▶ _ACTIVITY_
Skip the pictures. Output only the lines below starting at the line with "(621, 202) = (542, 262): pink" and ending at the line with "(454, 127) = (440, 184): grey", both ends included, exactly as they are.

▶ _GIVEN RECORDS_

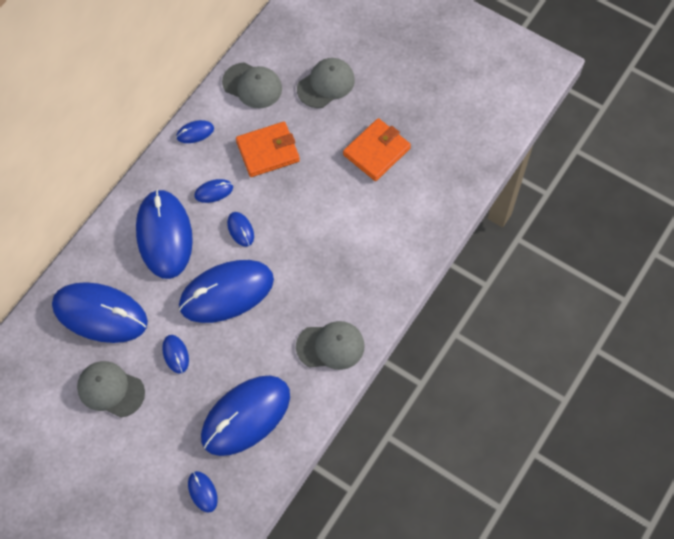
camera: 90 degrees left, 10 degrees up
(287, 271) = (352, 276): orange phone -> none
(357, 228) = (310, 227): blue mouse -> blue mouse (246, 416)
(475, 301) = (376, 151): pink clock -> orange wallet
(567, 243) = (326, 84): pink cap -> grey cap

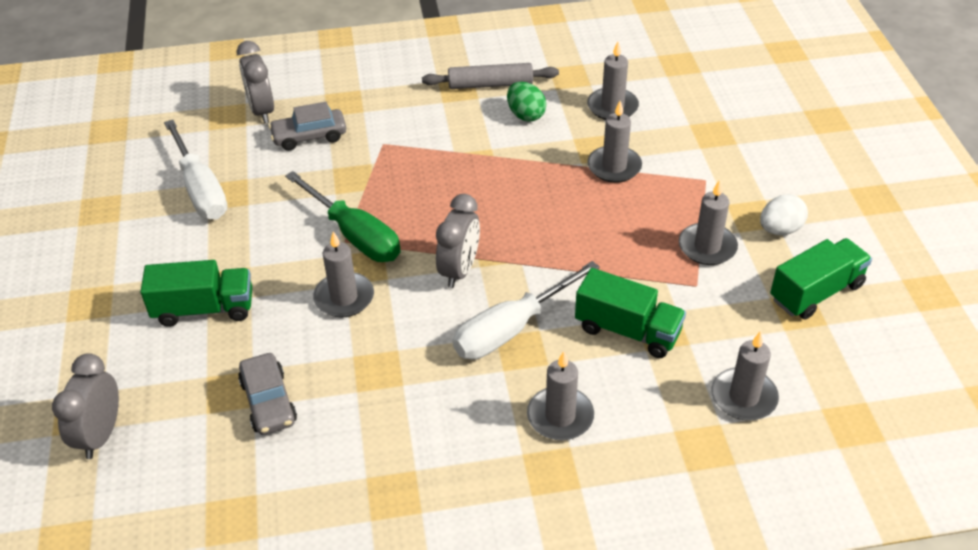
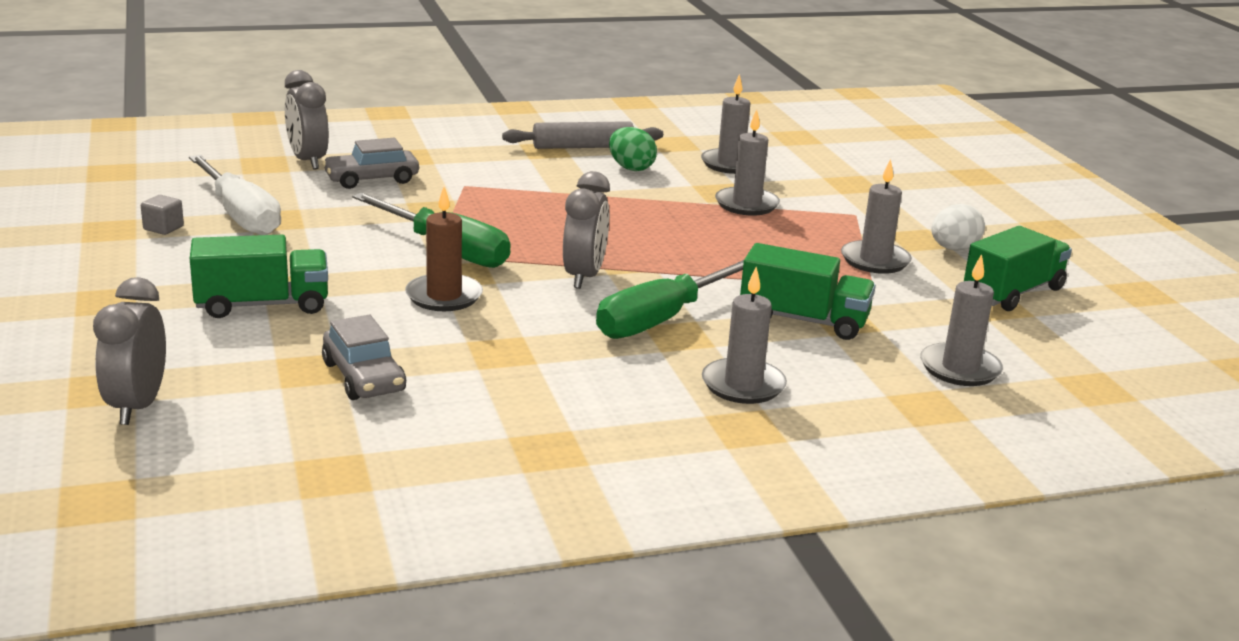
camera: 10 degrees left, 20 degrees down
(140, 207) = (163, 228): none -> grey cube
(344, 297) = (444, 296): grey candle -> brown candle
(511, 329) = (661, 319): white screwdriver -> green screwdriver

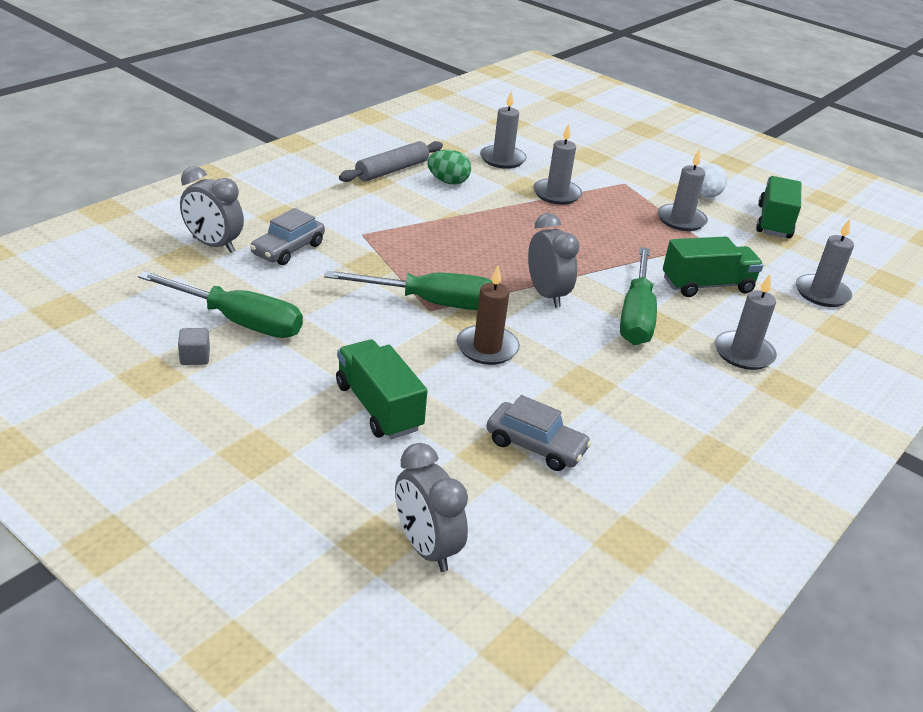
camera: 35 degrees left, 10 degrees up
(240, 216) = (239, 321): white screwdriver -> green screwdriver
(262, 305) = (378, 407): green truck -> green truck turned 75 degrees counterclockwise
---
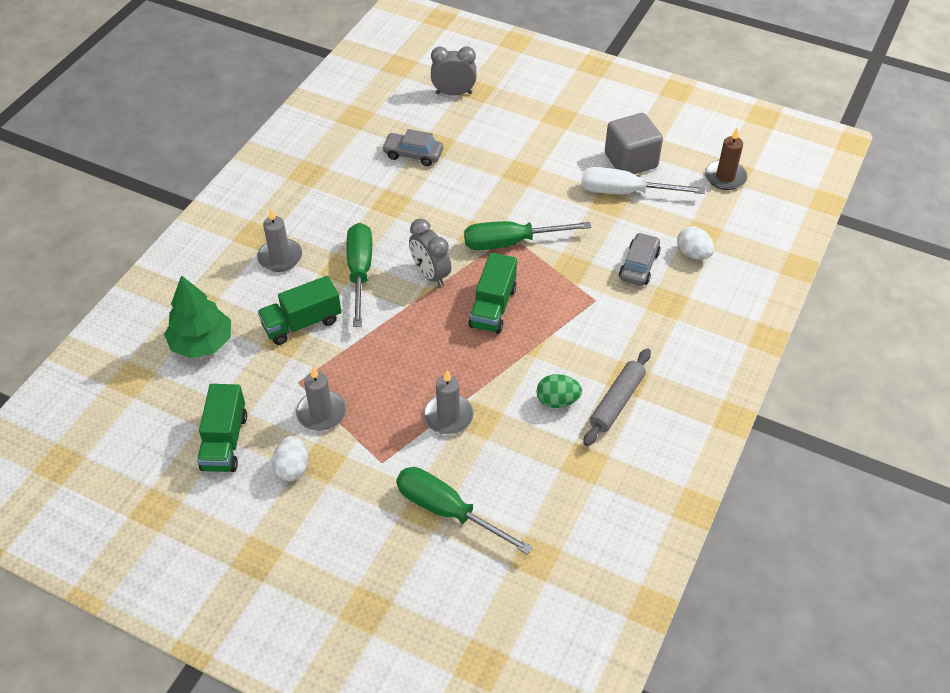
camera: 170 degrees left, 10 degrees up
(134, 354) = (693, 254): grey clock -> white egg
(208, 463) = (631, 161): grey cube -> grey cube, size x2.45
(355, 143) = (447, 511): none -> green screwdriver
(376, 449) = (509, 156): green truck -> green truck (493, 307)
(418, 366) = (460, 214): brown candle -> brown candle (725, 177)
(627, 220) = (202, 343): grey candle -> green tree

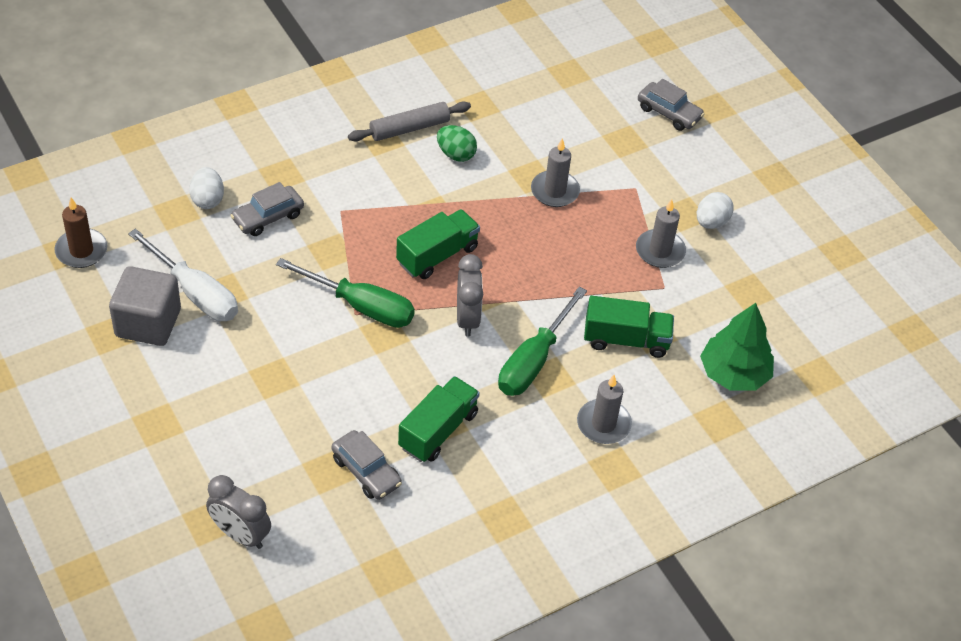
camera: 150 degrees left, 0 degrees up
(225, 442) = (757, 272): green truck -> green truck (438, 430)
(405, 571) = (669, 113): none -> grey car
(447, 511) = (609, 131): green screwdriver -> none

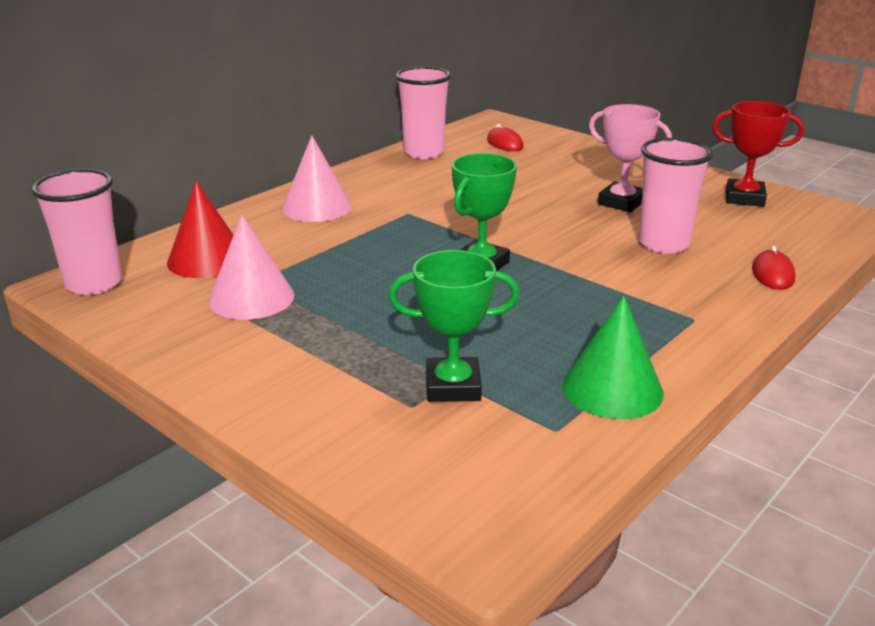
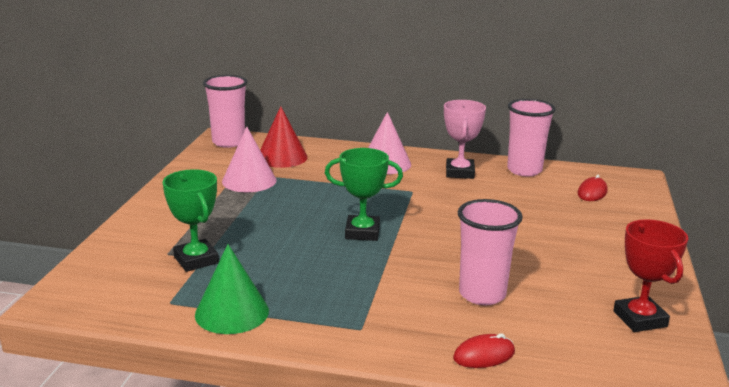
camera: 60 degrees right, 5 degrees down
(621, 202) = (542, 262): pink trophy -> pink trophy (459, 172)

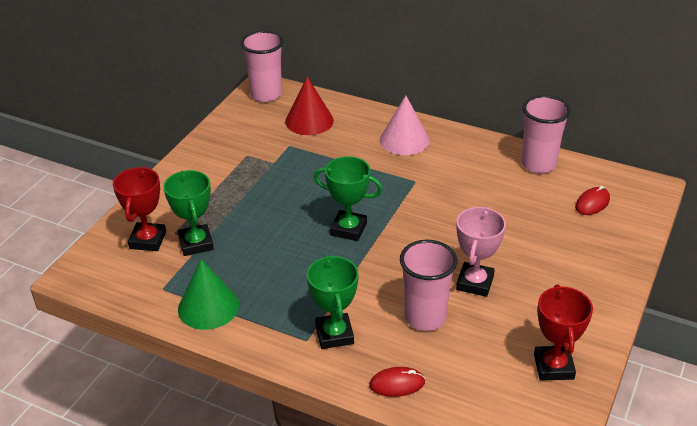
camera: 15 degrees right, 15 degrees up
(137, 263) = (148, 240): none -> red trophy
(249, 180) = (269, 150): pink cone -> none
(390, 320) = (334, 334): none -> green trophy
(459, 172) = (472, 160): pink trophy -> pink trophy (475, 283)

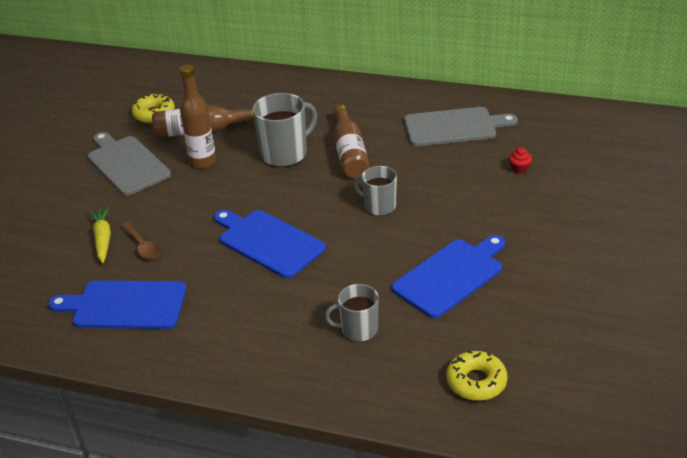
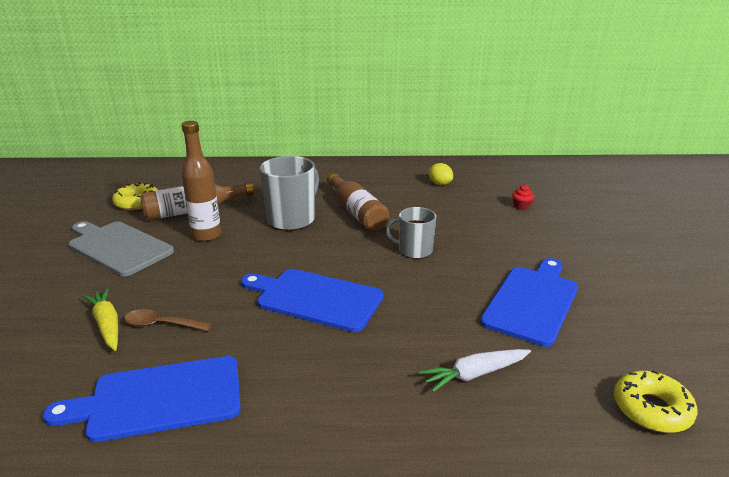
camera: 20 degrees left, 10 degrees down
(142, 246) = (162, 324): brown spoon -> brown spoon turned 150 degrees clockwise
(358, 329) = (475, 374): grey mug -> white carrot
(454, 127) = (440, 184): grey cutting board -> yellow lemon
--
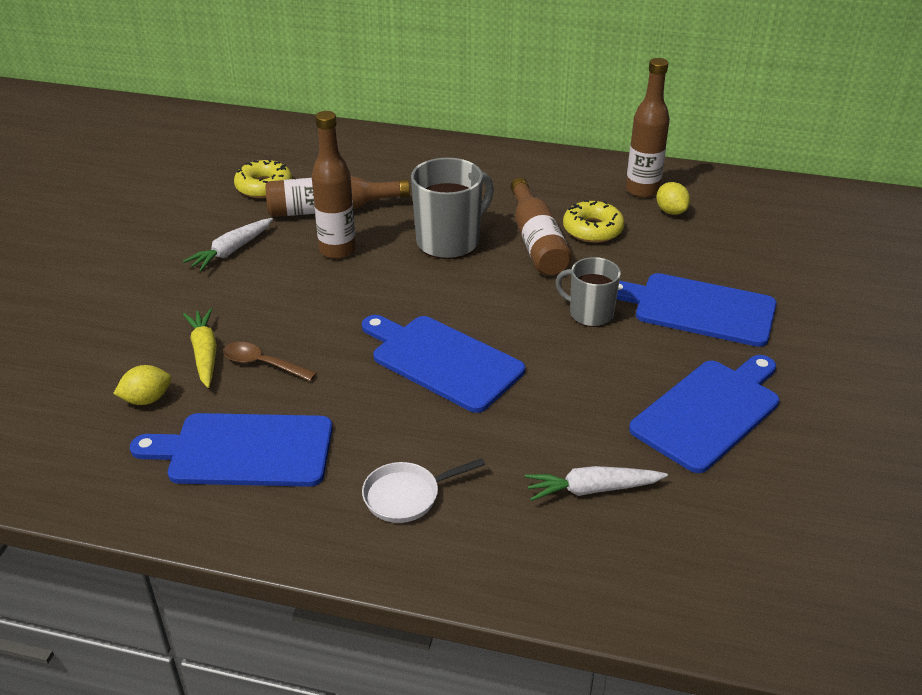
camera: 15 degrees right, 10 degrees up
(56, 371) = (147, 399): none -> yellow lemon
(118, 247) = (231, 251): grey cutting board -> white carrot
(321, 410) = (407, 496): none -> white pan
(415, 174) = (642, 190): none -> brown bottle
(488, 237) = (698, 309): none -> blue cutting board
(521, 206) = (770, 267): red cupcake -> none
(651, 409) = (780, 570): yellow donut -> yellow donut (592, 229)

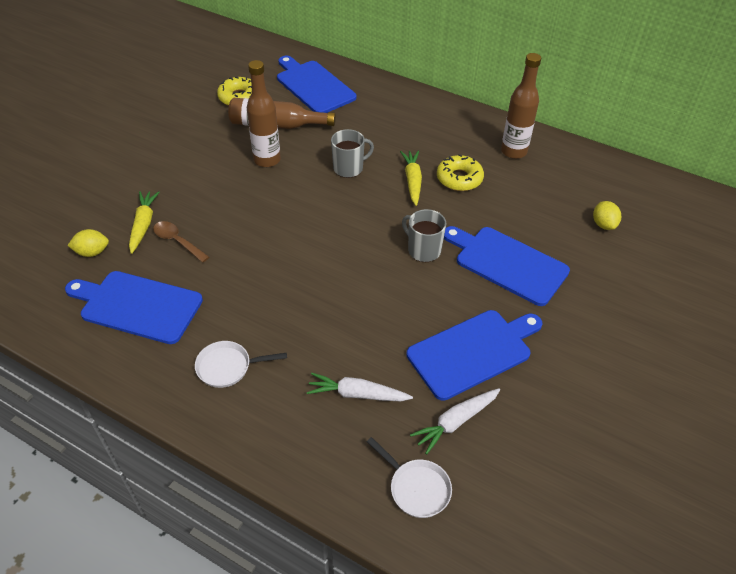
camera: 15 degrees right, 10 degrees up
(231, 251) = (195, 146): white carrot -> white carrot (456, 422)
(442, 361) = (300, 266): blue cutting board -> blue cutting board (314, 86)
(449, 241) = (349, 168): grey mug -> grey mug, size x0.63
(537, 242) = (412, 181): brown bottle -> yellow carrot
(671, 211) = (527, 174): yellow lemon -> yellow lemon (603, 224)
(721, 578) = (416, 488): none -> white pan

▶ _TASK RESULT_
(621, 202) = (542, 262): pink trophy -> pink trophy (459, 172)

camera: 15 degrees right, 15 degrees up
(137, 263) = (148, 240): none -> red trophy
(249, 180) = (269, 150): pink cone -> none
(390, 320) = (334, 334): none -> green trophy
(459, 172) = (472, 160): pink trophy -> pink trophy (475, 283)

camera: 20 degrees left, 10 degrees down
(142, 246) = (162, 324): brown spoon -> brown spoon turned 150 degrees clockwise
(358, 329) = (475, 374): grey mug -> white carrot
(454, 127) = (440, 184): grey cutting board -> yellow lemon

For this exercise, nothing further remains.